◆ What to work on: A verbatim copy is needed of the lines below from the one containing "white brick E12" up to and including the one containing "none -> brown brick H8:I9 level 1", excluding pictures.

◆ Coordinate-based object records:
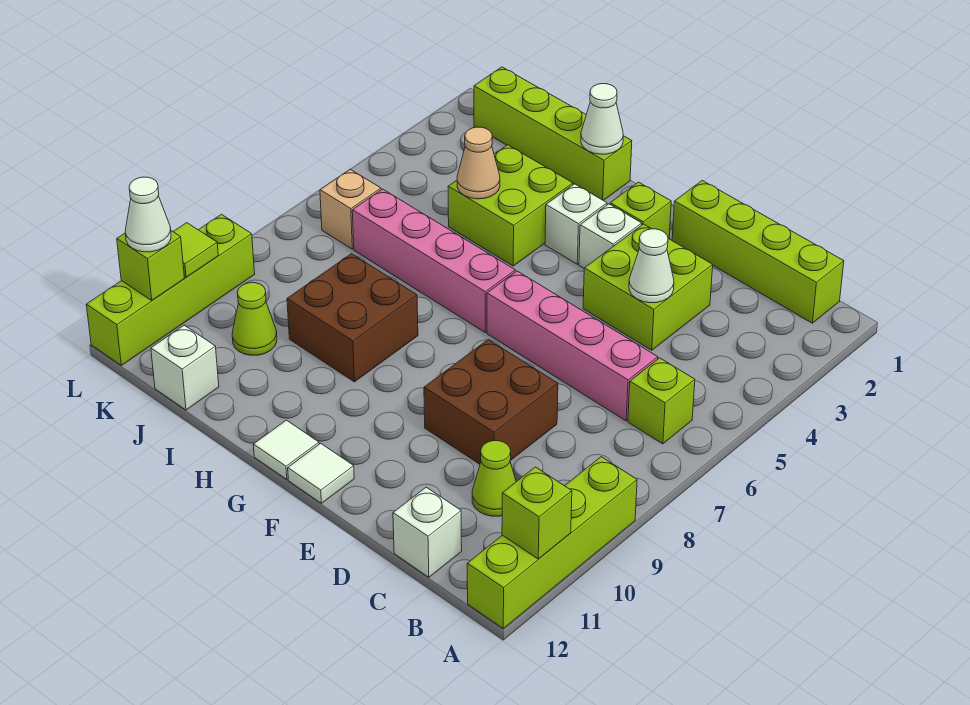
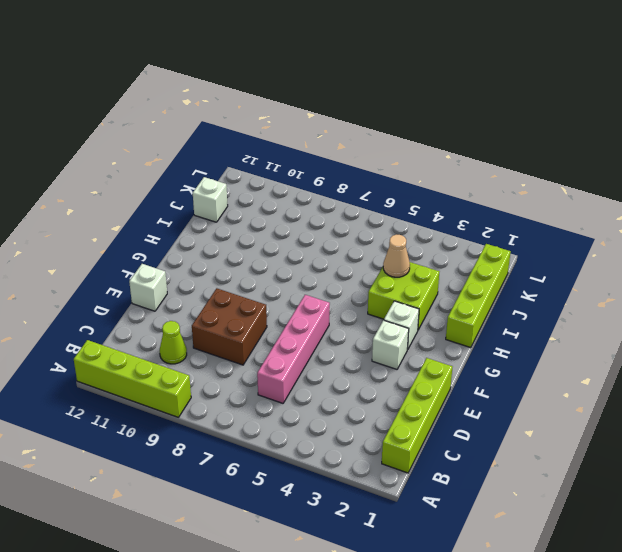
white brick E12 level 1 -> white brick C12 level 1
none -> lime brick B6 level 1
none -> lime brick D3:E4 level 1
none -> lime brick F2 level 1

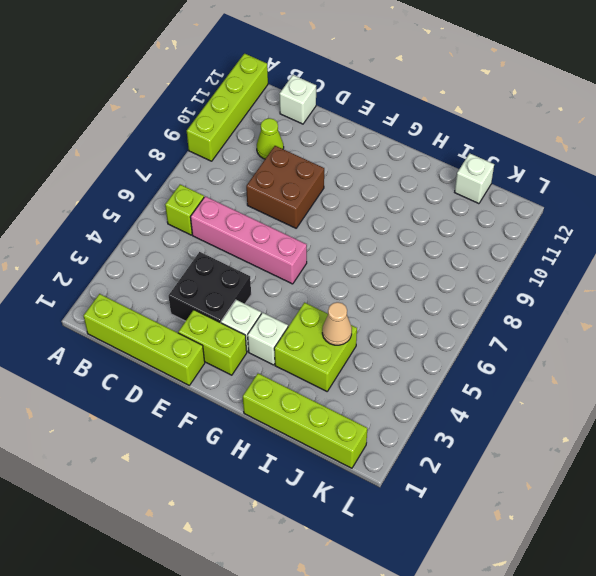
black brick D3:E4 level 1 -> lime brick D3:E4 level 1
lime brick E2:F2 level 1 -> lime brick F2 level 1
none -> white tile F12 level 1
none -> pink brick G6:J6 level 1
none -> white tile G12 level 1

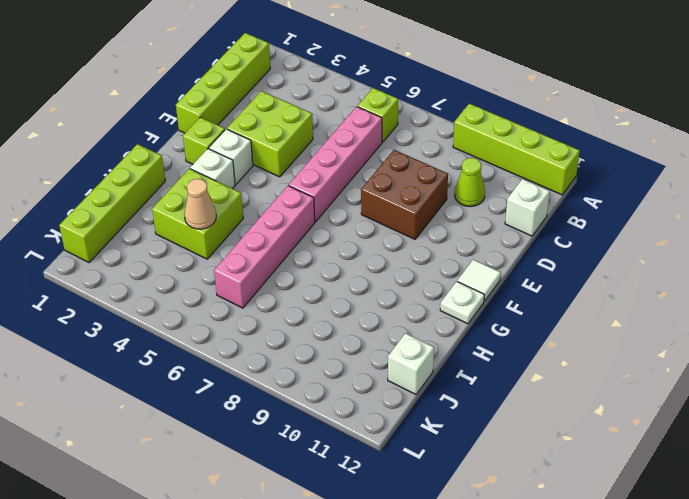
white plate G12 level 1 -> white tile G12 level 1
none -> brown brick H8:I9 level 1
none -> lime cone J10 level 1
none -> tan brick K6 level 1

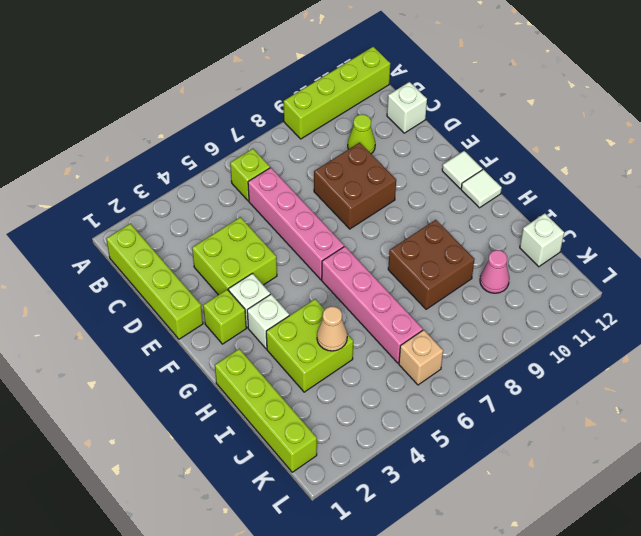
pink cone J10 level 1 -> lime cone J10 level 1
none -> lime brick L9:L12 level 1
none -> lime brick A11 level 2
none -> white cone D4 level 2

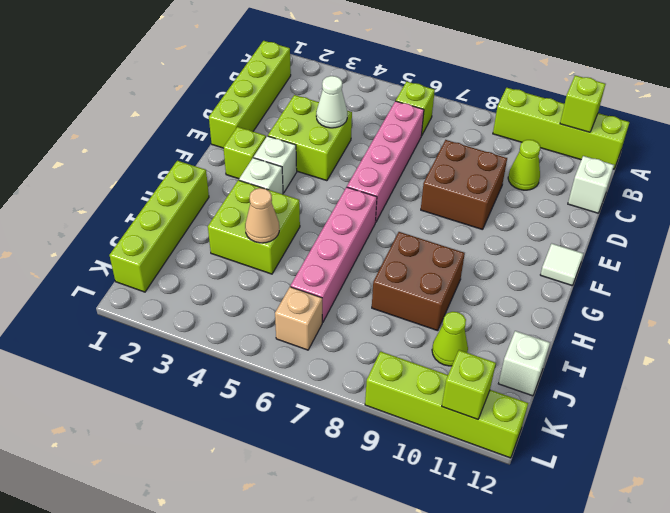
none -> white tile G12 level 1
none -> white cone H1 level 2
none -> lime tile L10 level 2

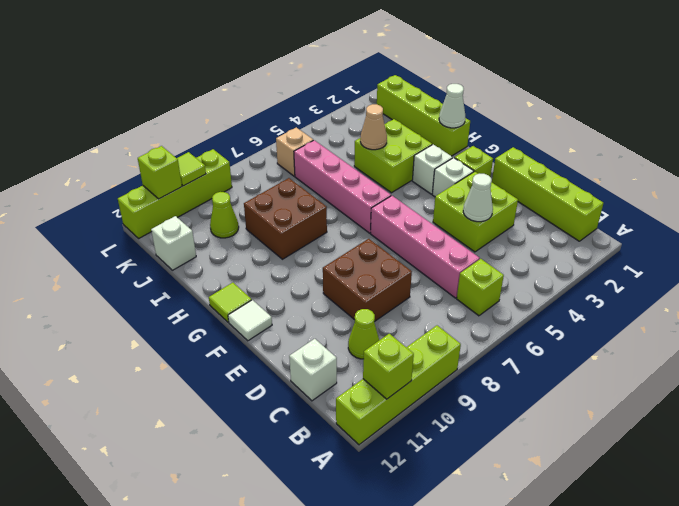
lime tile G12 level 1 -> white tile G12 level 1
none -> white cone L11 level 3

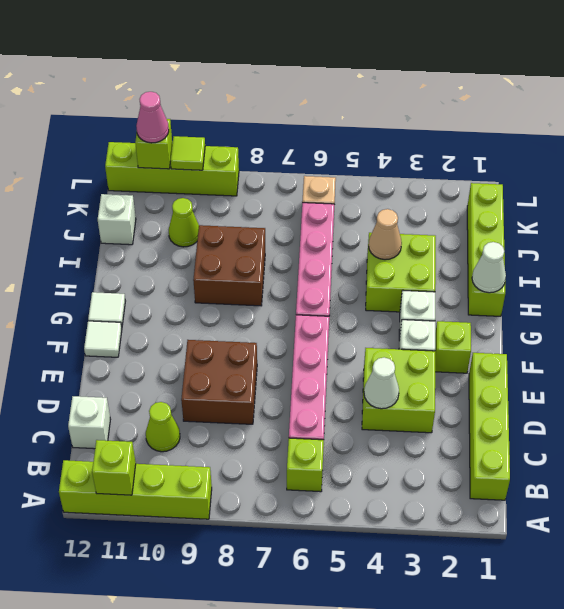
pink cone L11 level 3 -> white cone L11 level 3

---

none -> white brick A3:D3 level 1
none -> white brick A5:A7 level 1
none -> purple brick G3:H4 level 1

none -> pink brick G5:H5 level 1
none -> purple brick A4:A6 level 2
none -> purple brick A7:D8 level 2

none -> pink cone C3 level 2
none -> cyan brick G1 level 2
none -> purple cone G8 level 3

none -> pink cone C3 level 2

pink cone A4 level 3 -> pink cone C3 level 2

◆ Result for this task:
white brick E12 level 1 -> white brick C12 level 1
none -> lime brick B6 level 1
none -> lime brick D3:E4 level 1
none -> lime brick F2 level 1

black brick D3:E4 level 1 -> lime brick D3:E4 level 1
lime brick E2:F2 level 1 -> lime brick F2 level 1
none -> white tile F12 level 1
none -> pink brick G6:J6 level 1
none -> white tile G12 level 1

white plate G12 level 1 -> white tile G12 level 1
none -> brown brick H8:I9 level 1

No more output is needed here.